Problem to solve
Pictures stay out of the answer, but every line of the material must be restated exactly.

───

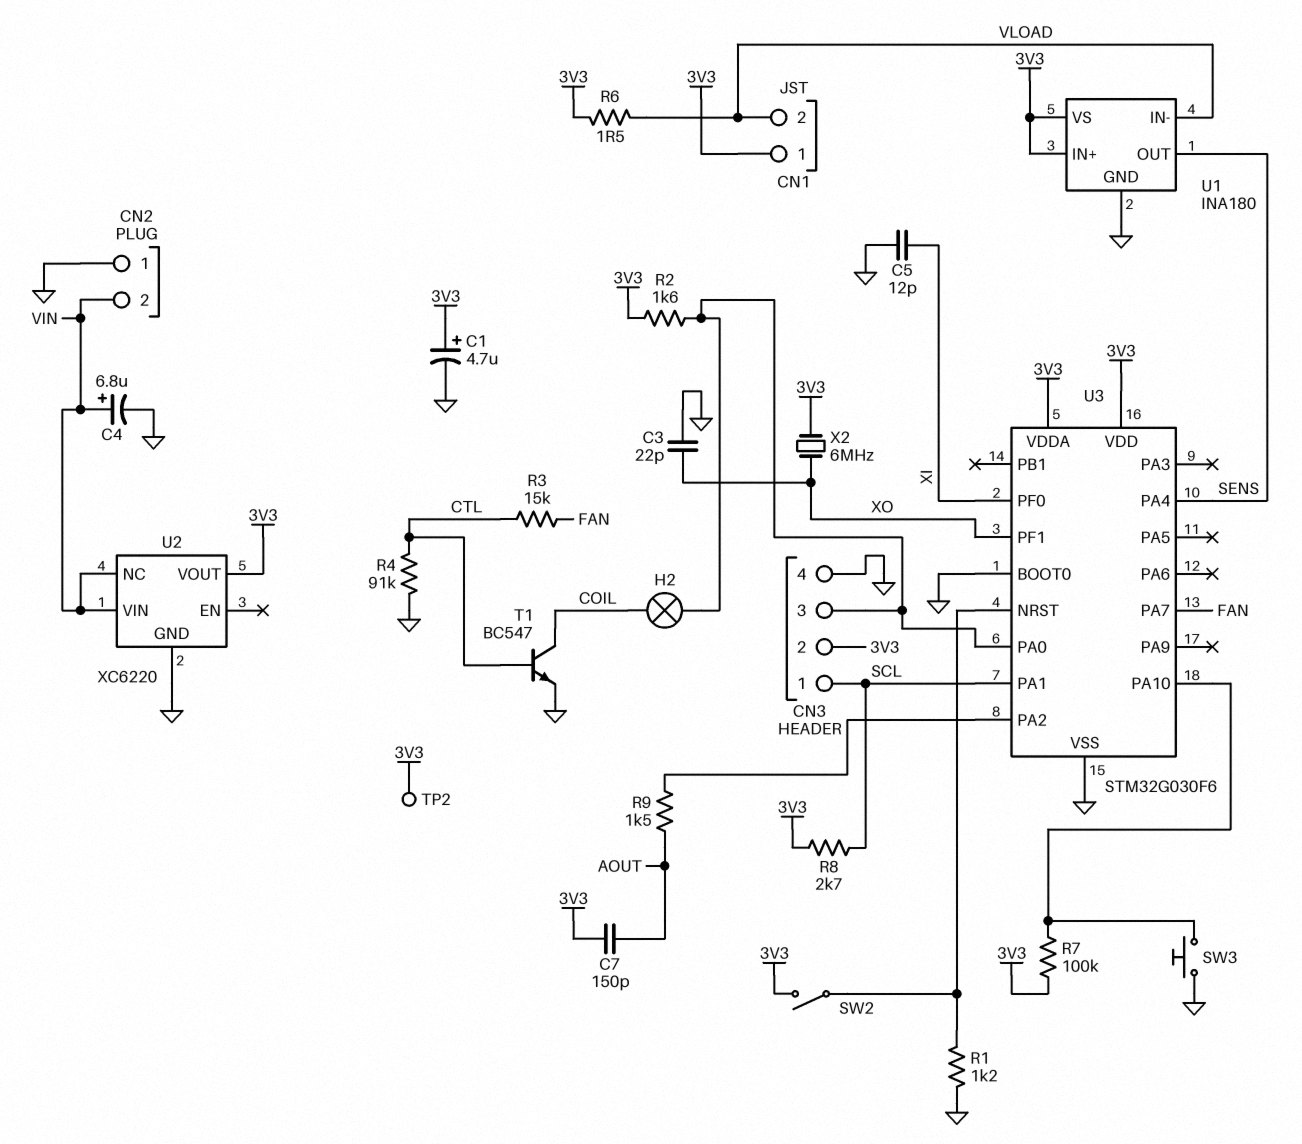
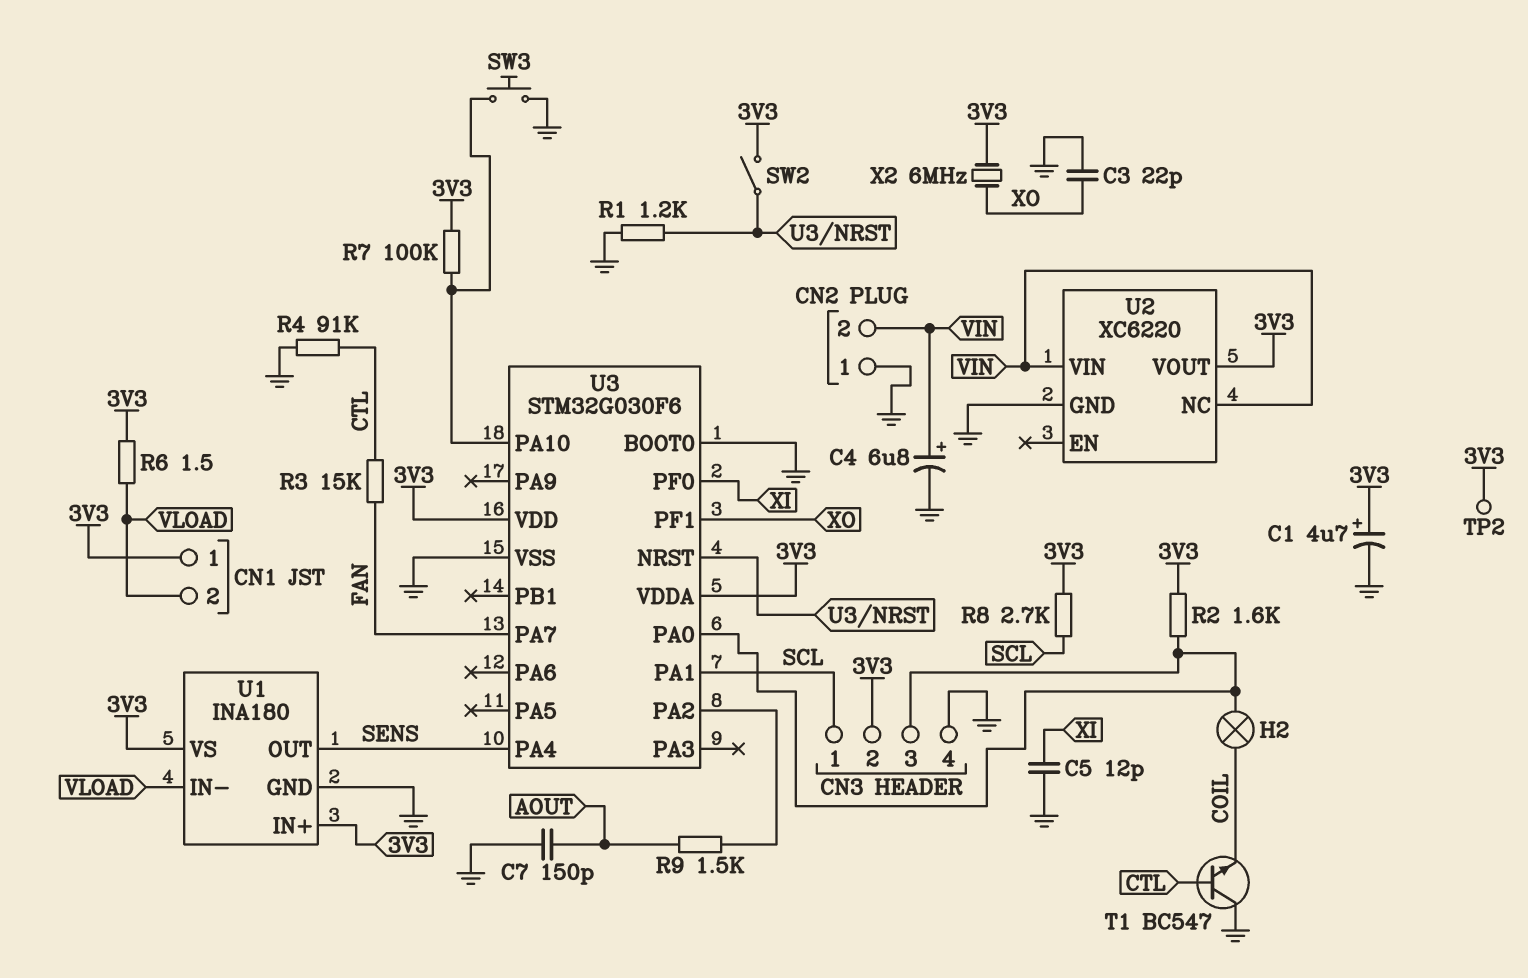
C7: 150pF (3V3, AOUT) -> 150pF (AOUT, GND)
T1: NPN BC547 (B CTL, C COIL, E GND) -> NPN BC547 (B CTL, C GND, E COIL)

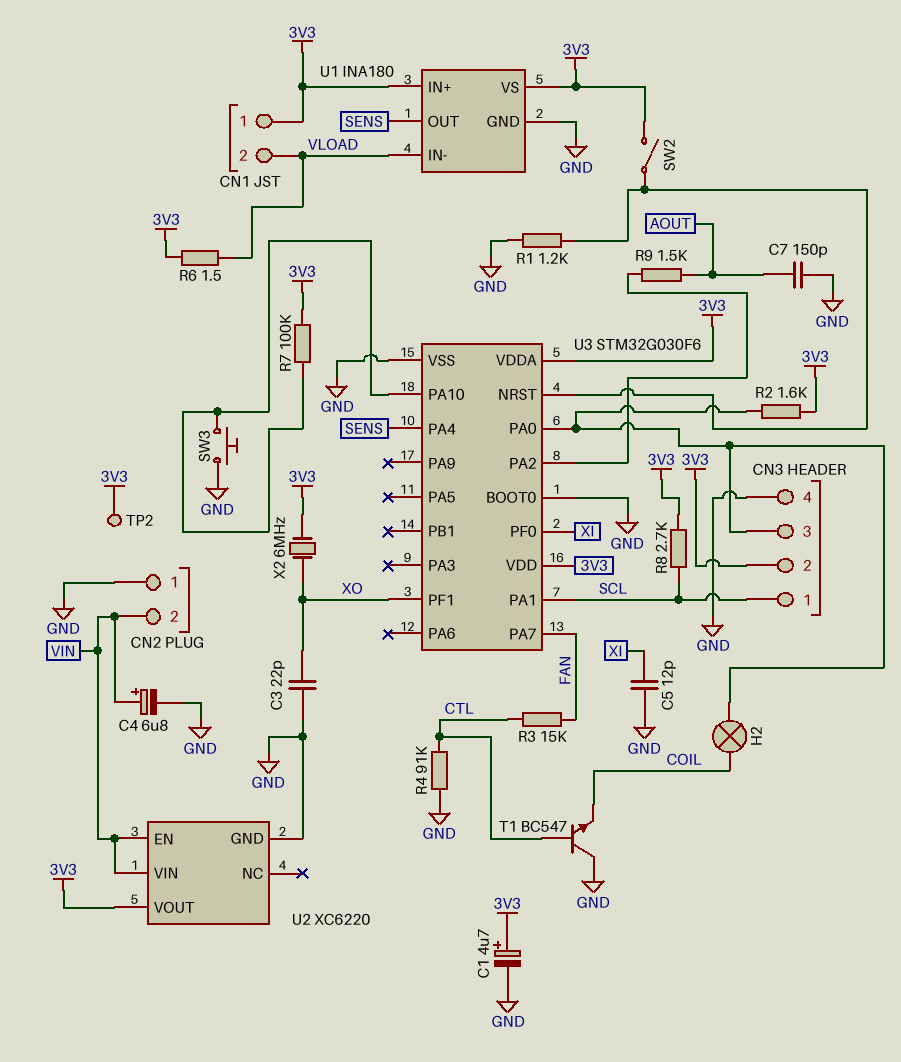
U2 pin EN: none -> VIN
U2 pin NC: VIN -> none

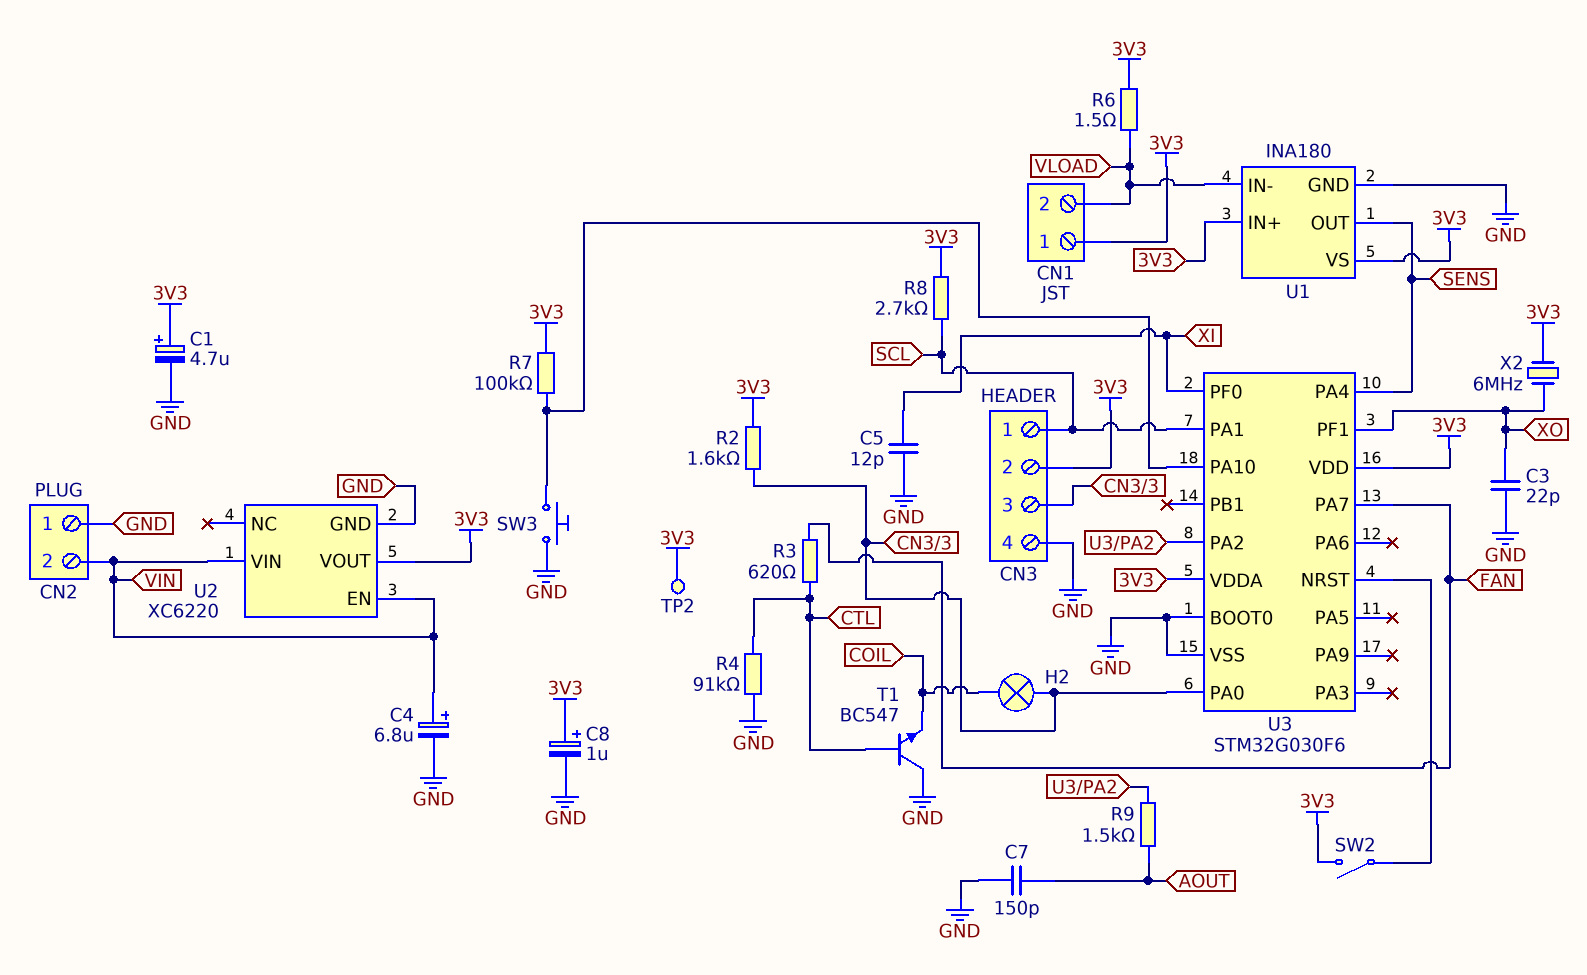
C8: none -> 1uF (plus 3V3, minus GND)
R1: 1.2k (GND, U3/NRST) -> none
R3: 15k (CTL, FAN) -> 620 (CTL, FAN)

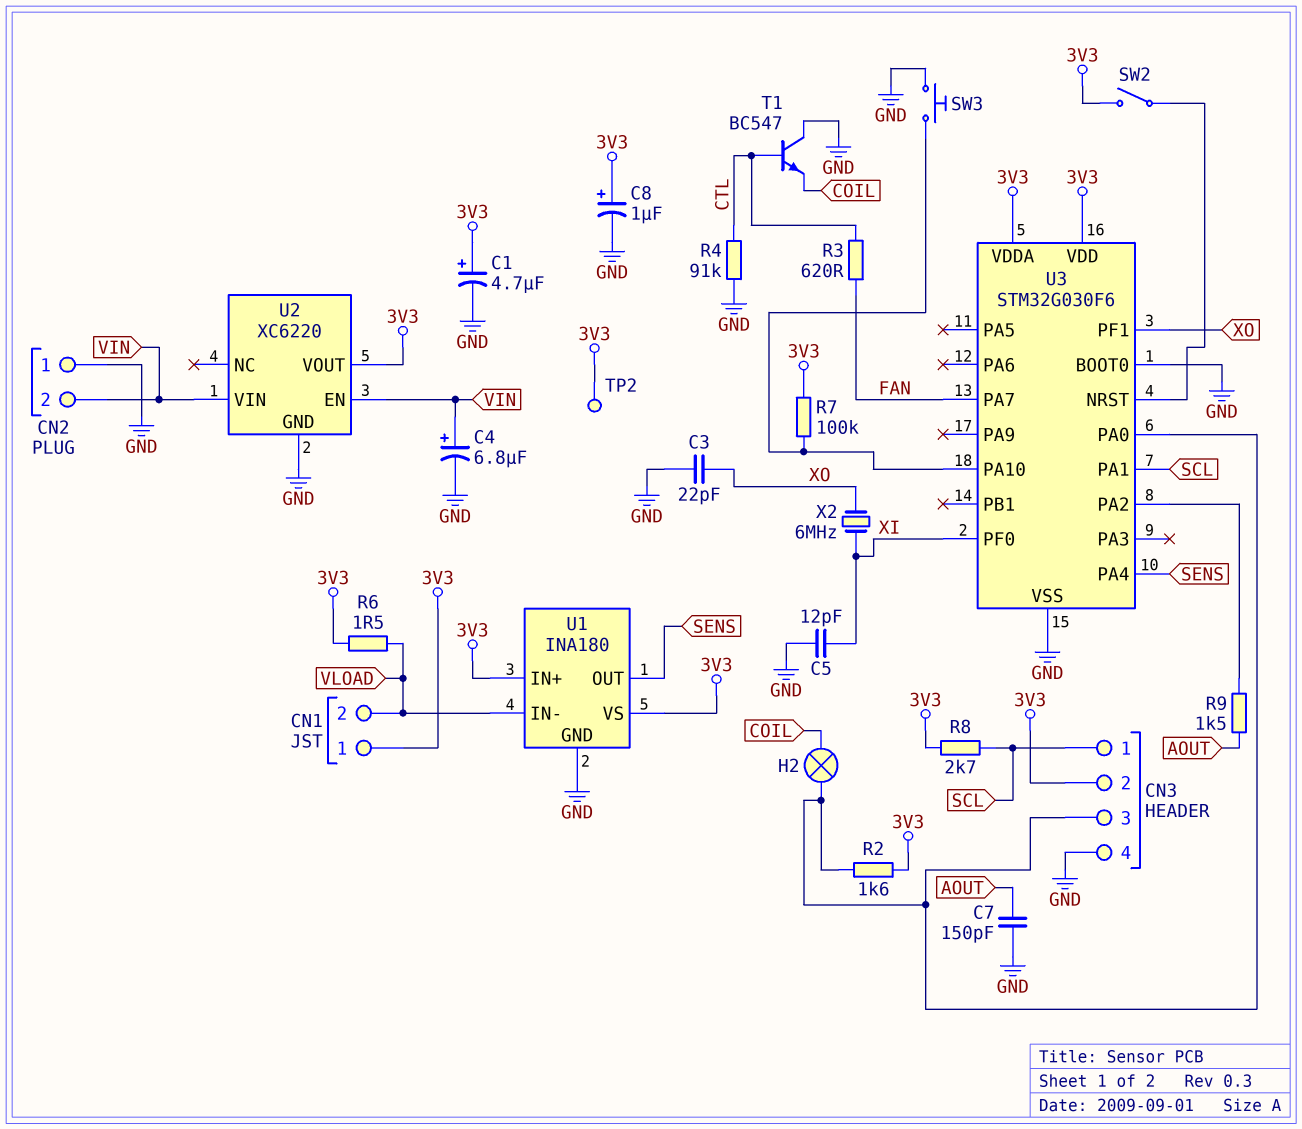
X2: 6MHz (3V3, XO) -> 6MHz (XI, XO)

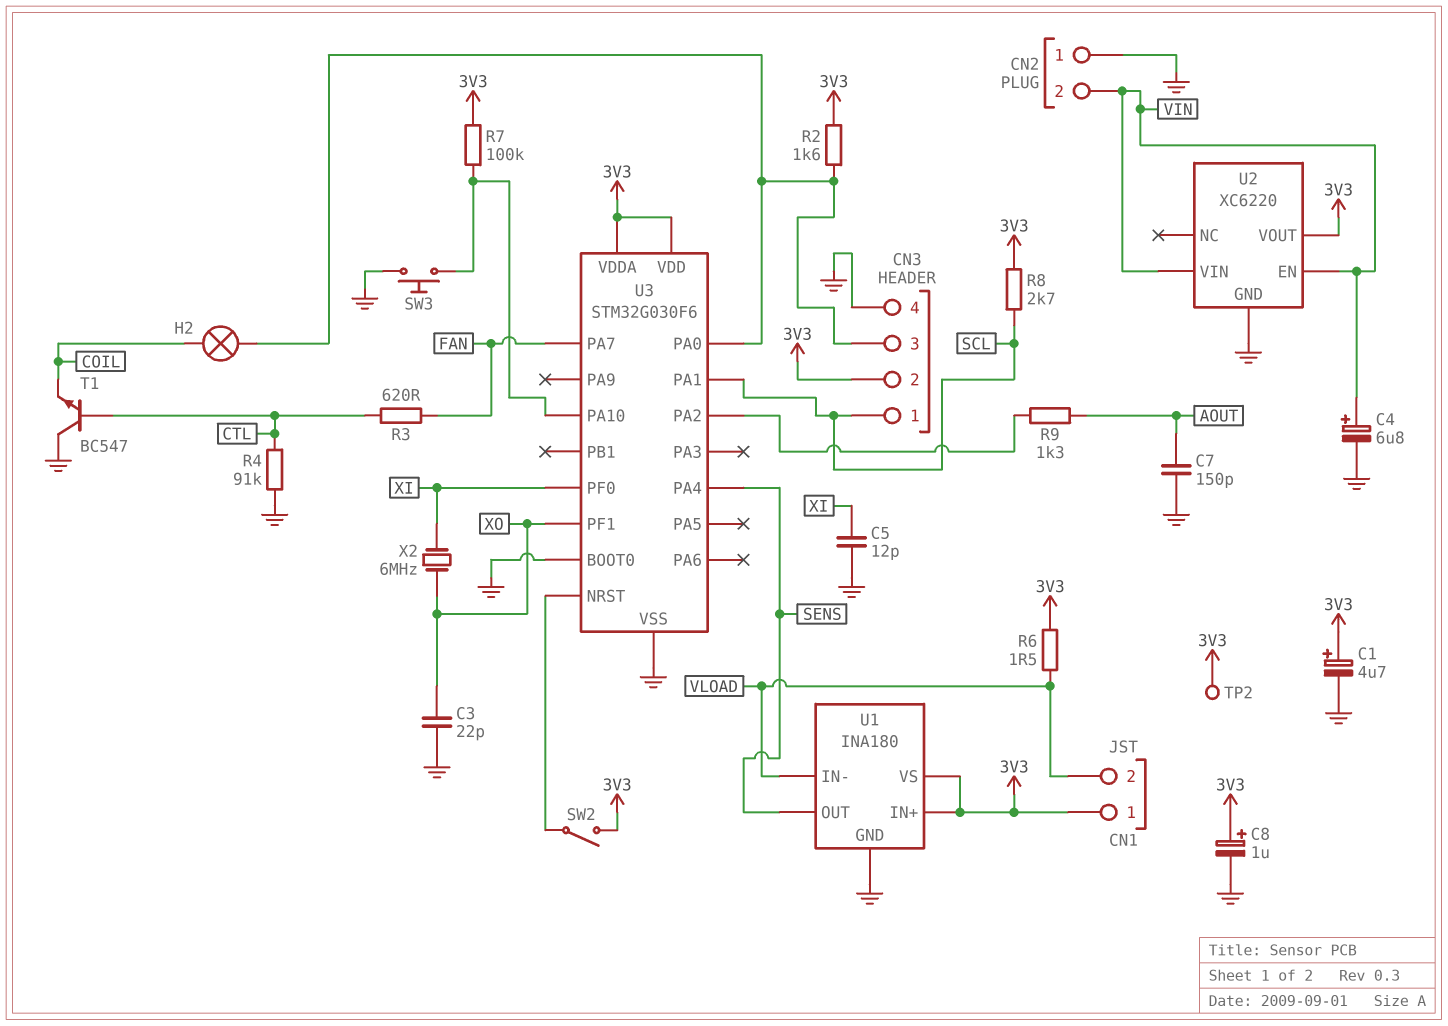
R9: 1.5k (AOUT, U3/PA2) -> 1.3k (AOUT, U3/PA2)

───

Answer to this problem
C7: 150pF (3V3, AOUT) -> 150pF (AOUT, GND)
T1: NPN BC547 (B CTL, C COIL, E GND) -> NPN BC547 (B CTL, C GND, E COIL)

U2 pin EN: none -> VIN
U2 pin NC: VIN -> none

C8: none -> 1uF (plus 3V3, minus GND)
R1: 1.2k (GND, U3/NRST) -> none
R3: 15k (CTL, FAN) -> 620 (CTL, FAN)

X2: 6MHz (3V3, XO) -> 6MHz (XI, XO)

R9: 1.5k (AOUT, U3/PA2) -> 1.3k (AOUT, U3/PA2)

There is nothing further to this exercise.